▶ **REQUIRED ACTION**:
When you have gone through the records below, state only how many lines include the word "none".

▶ **SUPPLIED RECORDS**:
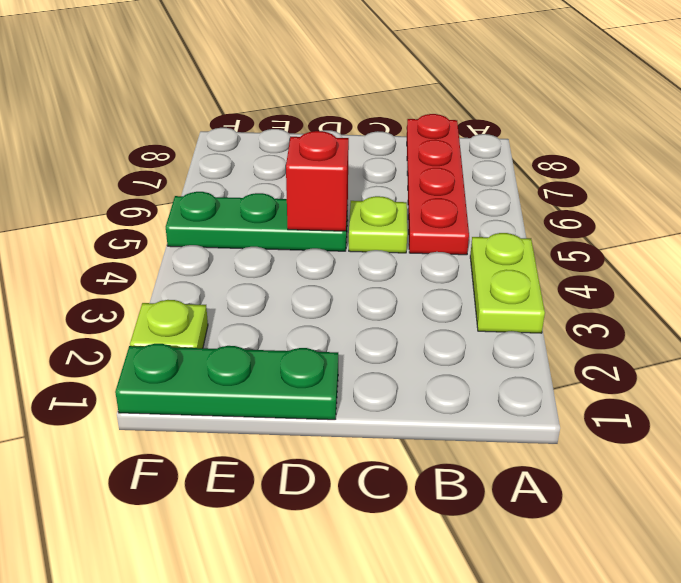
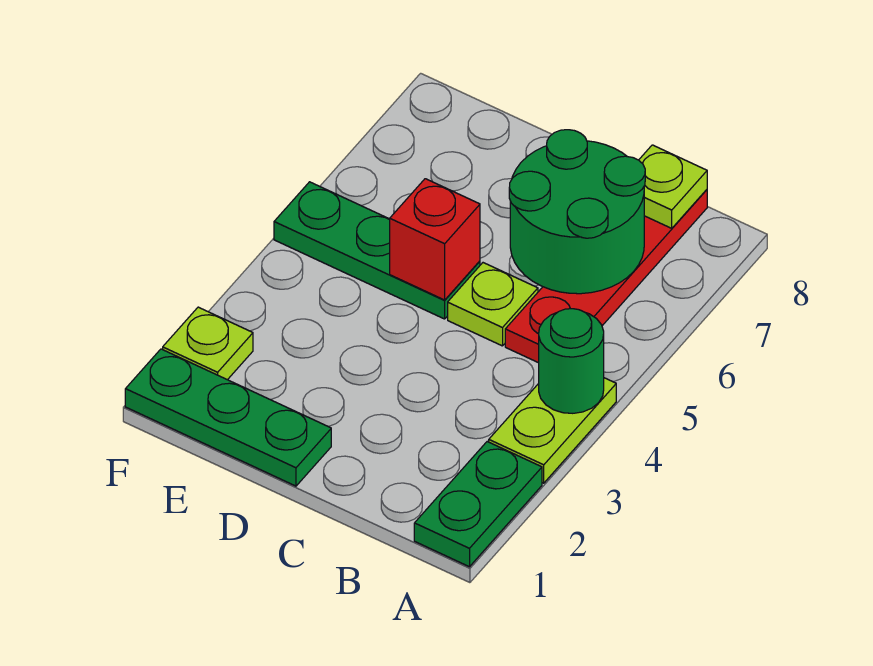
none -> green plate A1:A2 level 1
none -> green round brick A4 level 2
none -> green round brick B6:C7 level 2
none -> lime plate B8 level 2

...

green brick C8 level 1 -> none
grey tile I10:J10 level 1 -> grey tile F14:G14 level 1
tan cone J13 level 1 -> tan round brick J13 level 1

---

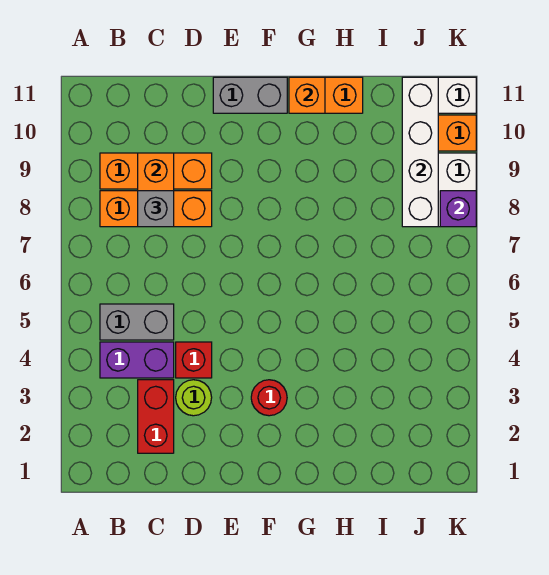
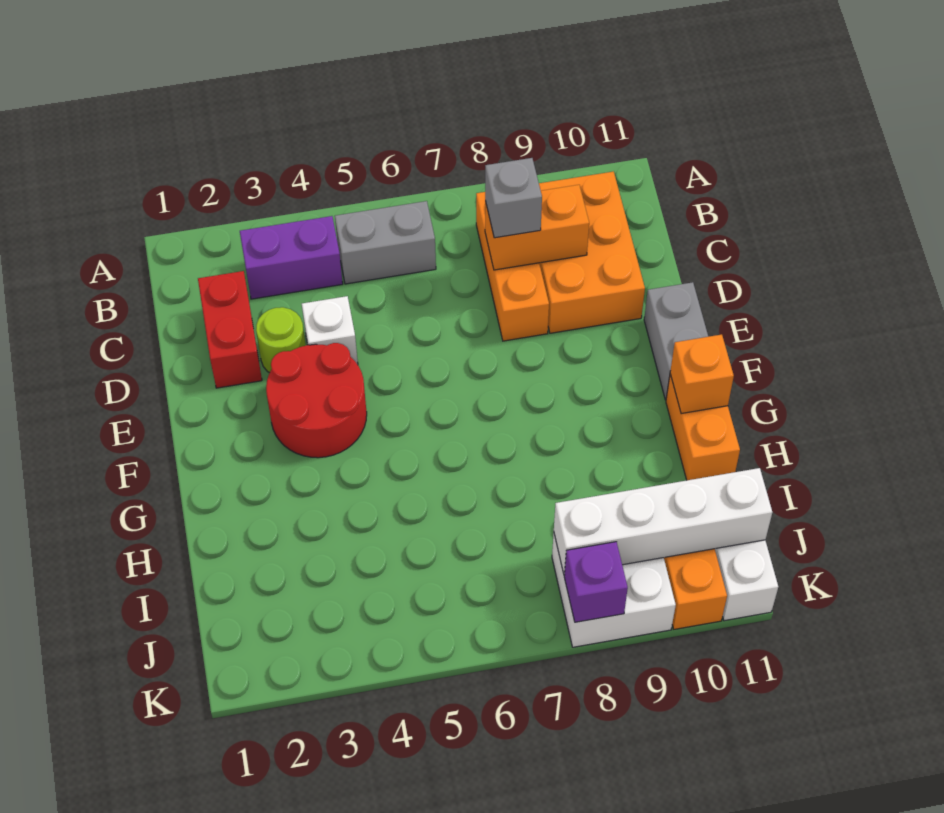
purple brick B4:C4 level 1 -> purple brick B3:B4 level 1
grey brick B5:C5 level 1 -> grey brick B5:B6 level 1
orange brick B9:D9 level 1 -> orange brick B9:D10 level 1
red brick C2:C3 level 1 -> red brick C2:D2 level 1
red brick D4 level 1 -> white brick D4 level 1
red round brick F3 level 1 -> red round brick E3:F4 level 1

▶ **EXERCISE SOLUTION**:
5